Your instructions: Please filter the data down to the lines that include the word "rectangle" and copy them.

(Stored data entries)
* * * *

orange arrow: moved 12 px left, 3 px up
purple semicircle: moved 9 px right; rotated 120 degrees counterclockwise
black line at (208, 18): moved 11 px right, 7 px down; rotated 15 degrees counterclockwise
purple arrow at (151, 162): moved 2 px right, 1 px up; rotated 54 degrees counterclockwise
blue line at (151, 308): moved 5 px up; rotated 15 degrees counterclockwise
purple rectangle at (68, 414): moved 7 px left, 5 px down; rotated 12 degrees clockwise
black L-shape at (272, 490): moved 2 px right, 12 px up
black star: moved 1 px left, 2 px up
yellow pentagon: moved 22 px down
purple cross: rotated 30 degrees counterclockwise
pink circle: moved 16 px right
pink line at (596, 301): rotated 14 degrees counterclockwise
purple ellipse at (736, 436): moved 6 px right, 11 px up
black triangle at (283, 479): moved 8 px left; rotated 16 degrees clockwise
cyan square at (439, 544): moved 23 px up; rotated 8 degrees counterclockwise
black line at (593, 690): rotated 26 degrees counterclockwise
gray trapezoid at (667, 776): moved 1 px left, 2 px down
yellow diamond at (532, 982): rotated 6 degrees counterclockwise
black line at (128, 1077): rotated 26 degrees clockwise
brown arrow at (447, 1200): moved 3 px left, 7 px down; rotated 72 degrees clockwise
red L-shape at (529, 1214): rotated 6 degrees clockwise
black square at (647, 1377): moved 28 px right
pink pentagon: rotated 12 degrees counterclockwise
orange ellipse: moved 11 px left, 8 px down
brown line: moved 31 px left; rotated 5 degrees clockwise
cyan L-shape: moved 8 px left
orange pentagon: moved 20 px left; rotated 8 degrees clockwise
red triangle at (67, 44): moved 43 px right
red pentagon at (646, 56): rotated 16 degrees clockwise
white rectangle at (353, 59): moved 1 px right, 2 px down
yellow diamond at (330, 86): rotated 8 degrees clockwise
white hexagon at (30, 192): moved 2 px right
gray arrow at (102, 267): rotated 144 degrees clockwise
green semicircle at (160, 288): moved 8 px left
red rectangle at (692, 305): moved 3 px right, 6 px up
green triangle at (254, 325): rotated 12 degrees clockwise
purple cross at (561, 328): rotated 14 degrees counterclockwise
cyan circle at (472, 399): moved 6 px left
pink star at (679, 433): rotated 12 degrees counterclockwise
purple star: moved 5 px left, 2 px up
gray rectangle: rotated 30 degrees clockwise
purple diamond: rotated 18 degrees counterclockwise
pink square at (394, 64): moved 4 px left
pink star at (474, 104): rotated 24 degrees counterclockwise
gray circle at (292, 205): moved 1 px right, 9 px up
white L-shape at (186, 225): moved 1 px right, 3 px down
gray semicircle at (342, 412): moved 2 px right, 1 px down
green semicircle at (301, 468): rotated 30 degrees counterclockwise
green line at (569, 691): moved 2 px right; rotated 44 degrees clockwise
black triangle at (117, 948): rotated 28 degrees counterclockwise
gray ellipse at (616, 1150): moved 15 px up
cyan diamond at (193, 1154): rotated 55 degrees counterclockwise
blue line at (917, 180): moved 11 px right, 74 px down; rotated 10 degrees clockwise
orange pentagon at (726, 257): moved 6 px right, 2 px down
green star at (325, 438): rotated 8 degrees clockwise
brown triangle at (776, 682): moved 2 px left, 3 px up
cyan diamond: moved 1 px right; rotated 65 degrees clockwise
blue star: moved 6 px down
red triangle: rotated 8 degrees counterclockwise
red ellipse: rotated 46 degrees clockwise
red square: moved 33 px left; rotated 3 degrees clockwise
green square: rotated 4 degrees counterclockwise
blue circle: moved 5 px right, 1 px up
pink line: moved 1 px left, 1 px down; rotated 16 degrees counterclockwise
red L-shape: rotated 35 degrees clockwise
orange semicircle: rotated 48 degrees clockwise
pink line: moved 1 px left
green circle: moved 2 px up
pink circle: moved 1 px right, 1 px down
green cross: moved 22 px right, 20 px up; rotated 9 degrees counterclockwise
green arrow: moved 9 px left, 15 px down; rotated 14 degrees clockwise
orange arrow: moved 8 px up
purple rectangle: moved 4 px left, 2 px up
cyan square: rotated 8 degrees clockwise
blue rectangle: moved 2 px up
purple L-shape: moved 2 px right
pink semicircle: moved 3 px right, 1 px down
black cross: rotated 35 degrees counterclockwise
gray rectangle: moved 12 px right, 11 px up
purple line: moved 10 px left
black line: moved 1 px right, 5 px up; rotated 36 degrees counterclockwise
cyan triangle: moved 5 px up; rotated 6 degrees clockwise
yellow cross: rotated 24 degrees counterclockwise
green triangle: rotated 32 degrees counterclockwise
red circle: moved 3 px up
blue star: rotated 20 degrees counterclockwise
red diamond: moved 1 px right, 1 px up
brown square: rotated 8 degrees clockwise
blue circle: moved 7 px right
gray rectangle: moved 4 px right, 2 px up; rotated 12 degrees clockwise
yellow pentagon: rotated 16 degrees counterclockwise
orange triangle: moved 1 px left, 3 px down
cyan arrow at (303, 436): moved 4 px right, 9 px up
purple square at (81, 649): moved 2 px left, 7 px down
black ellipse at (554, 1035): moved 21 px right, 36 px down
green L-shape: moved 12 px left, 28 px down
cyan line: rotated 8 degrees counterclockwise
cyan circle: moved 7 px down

* * * *

Exercise answer:
purple rectangle at (68, 414): moved 7 px left, 5 px down; rotated 12 degrees clockwise
white rectangle at (353, 59): moved 1 px right, 2 px down
red rectangle at (692, 305): moved 3 px right, 6 px up
gray rectangle: rotated 30 degrees clockwise
purple rectangle: moved 4 px left, 2 px up
blue rectangle: moved 2 px up
gray rectangle: moved 12 px right, 11 px up
gray rectangle: moved 4 px right, 2 px up; rotated 12 degrees clockwise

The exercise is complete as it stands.